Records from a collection
********************

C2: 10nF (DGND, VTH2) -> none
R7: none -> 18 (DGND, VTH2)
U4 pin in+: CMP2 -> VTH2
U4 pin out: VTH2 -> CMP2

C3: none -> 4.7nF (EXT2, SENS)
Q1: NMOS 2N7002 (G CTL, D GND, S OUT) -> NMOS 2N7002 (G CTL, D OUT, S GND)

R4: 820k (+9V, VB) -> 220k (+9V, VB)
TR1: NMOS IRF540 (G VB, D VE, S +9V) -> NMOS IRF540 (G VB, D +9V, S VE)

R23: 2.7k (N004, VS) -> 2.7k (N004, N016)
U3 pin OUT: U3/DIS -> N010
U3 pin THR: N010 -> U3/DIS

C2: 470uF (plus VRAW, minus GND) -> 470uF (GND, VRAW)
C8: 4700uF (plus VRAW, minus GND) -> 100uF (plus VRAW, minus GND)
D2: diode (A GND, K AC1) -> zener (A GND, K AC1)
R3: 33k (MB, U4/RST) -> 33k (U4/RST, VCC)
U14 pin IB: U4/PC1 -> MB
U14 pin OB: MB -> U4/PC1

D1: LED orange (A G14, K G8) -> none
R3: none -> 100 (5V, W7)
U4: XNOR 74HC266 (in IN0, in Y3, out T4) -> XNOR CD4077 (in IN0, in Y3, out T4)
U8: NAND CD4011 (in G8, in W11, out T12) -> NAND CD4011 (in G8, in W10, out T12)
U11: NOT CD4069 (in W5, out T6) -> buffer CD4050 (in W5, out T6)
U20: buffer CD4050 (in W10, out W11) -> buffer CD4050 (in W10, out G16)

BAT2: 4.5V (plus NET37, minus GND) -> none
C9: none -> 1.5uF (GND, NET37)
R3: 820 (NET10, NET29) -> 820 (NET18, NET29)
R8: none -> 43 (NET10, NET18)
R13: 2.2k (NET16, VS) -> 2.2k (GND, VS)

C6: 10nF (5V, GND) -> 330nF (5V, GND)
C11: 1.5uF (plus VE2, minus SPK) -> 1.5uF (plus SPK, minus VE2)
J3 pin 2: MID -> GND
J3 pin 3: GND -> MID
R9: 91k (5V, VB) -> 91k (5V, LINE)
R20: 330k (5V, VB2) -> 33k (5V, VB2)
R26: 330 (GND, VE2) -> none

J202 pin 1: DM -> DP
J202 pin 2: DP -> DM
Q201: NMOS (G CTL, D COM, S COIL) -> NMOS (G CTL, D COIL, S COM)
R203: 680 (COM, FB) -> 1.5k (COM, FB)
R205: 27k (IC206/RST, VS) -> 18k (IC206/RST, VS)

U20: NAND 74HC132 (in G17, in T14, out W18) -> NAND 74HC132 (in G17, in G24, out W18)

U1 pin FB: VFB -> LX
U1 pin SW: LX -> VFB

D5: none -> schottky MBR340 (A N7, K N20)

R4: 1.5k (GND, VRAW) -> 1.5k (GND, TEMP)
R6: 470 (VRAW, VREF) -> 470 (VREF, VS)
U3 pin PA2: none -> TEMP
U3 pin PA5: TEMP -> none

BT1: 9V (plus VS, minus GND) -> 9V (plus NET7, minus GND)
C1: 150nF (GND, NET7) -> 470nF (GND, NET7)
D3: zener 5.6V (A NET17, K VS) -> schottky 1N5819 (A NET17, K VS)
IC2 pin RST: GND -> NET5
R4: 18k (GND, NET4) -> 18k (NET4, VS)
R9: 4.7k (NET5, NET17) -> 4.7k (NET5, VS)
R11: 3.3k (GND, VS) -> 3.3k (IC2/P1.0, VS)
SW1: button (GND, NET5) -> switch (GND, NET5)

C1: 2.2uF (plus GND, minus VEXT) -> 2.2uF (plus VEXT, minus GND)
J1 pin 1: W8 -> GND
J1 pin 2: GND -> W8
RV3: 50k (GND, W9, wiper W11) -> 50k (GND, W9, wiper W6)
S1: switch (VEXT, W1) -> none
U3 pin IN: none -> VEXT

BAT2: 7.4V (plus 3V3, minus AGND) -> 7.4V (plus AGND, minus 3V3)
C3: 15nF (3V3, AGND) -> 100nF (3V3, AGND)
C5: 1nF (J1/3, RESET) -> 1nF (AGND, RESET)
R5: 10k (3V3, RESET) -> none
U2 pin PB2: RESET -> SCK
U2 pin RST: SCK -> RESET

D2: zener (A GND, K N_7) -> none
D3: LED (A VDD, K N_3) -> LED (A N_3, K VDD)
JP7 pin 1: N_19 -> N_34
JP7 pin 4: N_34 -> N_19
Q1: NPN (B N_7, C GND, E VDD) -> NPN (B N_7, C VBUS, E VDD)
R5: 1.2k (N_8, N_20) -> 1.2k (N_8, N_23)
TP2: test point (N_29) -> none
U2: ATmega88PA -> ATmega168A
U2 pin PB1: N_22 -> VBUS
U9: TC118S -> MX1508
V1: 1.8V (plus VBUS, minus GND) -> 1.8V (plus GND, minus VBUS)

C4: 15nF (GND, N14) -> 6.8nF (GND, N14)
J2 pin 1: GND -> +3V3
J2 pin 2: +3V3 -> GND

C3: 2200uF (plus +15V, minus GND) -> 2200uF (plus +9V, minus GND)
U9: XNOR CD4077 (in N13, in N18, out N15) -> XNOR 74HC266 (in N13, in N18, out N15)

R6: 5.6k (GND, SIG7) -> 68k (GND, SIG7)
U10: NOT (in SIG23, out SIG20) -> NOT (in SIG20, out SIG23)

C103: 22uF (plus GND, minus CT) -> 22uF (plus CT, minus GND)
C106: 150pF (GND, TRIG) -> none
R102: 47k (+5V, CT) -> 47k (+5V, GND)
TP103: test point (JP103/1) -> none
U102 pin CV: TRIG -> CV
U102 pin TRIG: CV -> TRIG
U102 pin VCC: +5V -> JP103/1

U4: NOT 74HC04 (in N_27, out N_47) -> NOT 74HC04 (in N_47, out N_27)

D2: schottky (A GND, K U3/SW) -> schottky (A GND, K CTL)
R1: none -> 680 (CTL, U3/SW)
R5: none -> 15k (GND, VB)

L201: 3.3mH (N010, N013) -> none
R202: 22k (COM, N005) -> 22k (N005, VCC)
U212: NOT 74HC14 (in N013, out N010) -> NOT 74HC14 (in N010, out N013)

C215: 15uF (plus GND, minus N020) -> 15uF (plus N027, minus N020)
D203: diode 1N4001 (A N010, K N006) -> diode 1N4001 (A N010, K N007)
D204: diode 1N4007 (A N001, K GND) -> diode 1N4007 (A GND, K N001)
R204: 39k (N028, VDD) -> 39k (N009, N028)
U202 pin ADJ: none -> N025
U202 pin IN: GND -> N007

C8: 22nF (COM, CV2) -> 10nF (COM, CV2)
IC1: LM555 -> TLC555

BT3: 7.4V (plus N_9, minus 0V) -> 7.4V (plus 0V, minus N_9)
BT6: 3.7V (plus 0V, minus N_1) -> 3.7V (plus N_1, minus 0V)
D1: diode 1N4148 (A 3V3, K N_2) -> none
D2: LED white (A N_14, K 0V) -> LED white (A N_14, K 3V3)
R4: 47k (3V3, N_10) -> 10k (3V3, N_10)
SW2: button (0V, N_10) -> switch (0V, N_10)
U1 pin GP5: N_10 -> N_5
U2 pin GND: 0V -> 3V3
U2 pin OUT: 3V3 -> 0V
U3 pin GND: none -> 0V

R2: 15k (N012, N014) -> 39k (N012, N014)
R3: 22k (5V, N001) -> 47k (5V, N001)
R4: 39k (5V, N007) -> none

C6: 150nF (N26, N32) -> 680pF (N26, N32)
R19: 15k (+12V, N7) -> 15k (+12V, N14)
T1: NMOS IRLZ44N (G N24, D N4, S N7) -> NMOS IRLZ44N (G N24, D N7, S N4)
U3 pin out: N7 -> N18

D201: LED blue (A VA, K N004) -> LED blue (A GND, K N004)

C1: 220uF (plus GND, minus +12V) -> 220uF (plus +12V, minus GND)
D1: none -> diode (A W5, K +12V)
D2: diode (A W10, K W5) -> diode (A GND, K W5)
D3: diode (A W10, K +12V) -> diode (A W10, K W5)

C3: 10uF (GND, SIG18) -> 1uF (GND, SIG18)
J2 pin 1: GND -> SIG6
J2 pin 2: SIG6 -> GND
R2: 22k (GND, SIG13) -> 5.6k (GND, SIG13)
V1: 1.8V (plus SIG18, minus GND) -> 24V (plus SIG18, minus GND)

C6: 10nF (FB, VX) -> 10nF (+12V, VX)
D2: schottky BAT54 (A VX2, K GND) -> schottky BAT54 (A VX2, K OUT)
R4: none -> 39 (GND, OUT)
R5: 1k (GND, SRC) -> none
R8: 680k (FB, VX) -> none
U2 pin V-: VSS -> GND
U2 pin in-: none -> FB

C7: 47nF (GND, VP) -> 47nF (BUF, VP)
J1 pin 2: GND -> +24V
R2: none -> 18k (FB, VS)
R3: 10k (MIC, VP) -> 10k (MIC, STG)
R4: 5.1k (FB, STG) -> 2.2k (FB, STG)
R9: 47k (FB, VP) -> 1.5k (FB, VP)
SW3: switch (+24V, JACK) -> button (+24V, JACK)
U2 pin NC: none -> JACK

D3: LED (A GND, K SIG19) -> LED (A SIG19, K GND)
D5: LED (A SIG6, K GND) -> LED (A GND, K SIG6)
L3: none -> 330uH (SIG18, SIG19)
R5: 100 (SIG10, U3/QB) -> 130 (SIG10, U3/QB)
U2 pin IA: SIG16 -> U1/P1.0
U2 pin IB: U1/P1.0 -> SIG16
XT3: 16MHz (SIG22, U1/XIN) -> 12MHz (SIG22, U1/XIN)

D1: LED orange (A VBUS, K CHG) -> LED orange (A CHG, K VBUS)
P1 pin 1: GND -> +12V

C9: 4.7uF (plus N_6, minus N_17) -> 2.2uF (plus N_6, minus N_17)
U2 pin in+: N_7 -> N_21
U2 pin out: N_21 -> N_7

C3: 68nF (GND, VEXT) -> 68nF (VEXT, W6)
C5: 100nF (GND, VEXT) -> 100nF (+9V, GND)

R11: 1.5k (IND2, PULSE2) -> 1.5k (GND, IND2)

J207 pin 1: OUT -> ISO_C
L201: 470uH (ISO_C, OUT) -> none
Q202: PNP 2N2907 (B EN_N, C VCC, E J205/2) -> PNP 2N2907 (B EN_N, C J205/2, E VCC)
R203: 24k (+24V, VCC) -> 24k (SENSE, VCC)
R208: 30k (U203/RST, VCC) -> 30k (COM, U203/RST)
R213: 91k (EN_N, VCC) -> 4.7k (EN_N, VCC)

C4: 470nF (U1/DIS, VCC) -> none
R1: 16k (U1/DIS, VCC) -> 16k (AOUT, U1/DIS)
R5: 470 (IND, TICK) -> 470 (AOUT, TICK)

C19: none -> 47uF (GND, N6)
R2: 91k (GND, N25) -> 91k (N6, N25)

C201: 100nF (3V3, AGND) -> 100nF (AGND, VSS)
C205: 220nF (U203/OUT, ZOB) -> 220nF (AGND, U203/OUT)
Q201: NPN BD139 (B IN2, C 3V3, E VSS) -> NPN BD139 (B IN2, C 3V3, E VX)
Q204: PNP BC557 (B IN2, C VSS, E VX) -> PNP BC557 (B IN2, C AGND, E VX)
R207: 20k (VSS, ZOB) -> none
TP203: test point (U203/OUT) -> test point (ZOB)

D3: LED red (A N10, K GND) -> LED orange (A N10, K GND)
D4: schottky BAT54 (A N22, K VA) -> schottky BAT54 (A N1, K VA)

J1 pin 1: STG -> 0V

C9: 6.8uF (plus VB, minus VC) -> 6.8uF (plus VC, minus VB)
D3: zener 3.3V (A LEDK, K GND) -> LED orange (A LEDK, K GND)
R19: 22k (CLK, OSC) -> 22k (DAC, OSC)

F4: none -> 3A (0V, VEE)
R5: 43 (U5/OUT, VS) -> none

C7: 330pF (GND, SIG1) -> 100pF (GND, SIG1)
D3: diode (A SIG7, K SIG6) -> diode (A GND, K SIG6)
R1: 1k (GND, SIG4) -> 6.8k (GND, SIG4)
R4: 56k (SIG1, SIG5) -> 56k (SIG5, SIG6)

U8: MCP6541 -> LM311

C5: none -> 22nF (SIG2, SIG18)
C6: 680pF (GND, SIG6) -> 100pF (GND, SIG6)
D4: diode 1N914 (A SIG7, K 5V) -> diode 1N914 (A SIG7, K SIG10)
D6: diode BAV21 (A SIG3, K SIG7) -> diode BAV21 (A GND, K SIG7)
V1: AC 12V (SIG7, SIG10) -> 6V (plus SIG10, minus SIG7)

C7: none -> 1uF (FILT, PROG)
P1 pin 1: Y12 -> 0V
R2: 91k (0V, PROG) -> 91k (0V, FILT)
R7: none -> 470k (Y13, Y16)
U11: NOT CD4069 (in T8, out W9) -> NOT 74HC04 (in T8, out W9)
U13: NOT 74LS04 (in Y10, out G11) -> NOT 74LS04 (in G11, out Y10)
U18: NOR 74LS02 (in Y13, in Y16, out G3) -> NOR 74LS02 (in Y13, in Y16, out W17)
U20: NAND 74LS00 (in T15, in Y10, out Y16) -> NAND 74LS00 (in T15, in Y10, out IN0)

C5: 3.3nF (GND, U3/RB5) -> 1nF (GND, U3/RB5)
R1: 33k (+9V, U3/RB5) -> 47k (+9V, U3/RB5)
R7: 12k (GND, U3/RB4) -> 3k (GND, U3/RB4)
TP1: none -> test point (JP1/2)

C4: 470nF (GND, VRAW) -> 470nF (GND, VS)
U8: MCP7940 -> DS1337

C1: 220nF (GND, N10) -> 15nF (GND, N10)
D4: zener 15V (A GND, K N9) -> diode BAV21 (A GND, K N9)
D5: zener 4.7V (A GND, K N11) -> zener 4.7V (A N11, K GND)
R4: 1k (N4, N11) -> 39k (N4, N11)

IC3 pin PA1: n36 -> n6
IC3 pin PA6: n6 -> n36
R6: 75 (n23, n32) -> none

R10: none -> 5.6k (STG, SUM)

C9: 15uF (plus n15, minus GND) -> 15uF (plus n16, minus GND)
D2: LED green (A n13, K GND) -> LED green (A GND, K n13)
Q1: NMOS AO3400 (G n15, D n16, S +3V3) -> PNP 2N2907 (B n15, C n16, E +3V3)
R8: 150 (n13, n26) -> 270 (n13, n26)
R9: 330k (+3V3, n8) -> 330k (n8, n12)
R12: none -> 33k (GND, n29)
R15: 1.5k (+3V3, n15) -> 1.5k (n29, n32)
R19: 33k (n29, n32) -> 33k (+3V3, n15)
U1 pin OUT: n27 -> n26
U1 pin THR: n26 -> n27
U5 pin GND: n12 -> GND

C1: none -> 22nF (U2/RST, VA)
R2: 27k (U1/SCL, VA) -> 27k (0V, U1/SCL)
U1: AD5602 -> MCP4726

********************

» Problem details
Beginning at the first line of the records, retype exactly every line up to and including the one with "J3 pin 3: GND -> MID".

» Your solution
C2: 10nF (DGND, VTH2) -> none
R7: none -> 18 (DGND, VTH2)
U4 pin in+: CMP2 -> VTH2
U4 pin out: VTH2 -> CMP2

C3: none -> 4.7nF (EXT2, SENS)
Q1: NMOS 2N7002 (G CTL, D GND, S OUT) -> NMOS 2N7002 (G CTL, D OUT, S GND)

R4: 820k (+9V, VB) -> 220k (+9V, VB)
TR1: NMOS IRF540 (G VB, D VE, S +9V) -> NMOS IRF540 (G VB, D +9V, S VE)

R23: 2.7k (N004, VS) -> 2.7k (N004, N016)
U3 pin OUT: U3/DIS -> N010
U3 pin THR: N010 -> U3/DIS

C2: 470uF (plus VRAW, minus GND) -> 470uF (GND, VRAW)
C8: 4700uF (plus VRAW, minus GND) -> 100uF (plus VRAW, minus GND)
D2: diode (A GND, K AC1) -> zener (A GND, K AC1)
R3: 33k (MB, U4/RST) -> 33k (U4/RST, VCC)
U14 pin IB: U4/PC1 -> MB
U14 pin OB: MB -> U4/PC1

D1: LED orange (A G14, K G8) -> none
R3: none -> 100 (5V, W7)
U4: XNOR 74HC266 (in IN0, in Y3, out T4) -> XNOR CD4077 (in IN0, in Y3, out T4)
U8: NAND CD4011 (in G8, in W11, out T12) -> NAND CD4011 (in G8, in W10, out T12)
U11: NOT CD4069 (in W5, out T6) -> buffer CD4050 (in W5, out T6)
U20: buffer CD4050 (in W10, out W11) -> buffer CD4050 (in W10, out G16)

BAT2: 4.5V (plus NET37, minus GND) -> none
C9: none -> 1.5uF (GND, NET37)
R3: 820 (NET10, NET29) -> 820 (NET18, NET29)
R8: none -> 43 (NET10, NET18)
R13: 2.2k (NET16, VS) -> 2.2k (GND, VS)

C6: 10nF (5V, GND) -> 330nF (5V, GND)
C11: 1.5uF (plus VE2, minus SPK) -> 1.5uF (plus SPK, minus VE2)
J3 pin 2: MID -> GND
J3 pin 3: GND -> MID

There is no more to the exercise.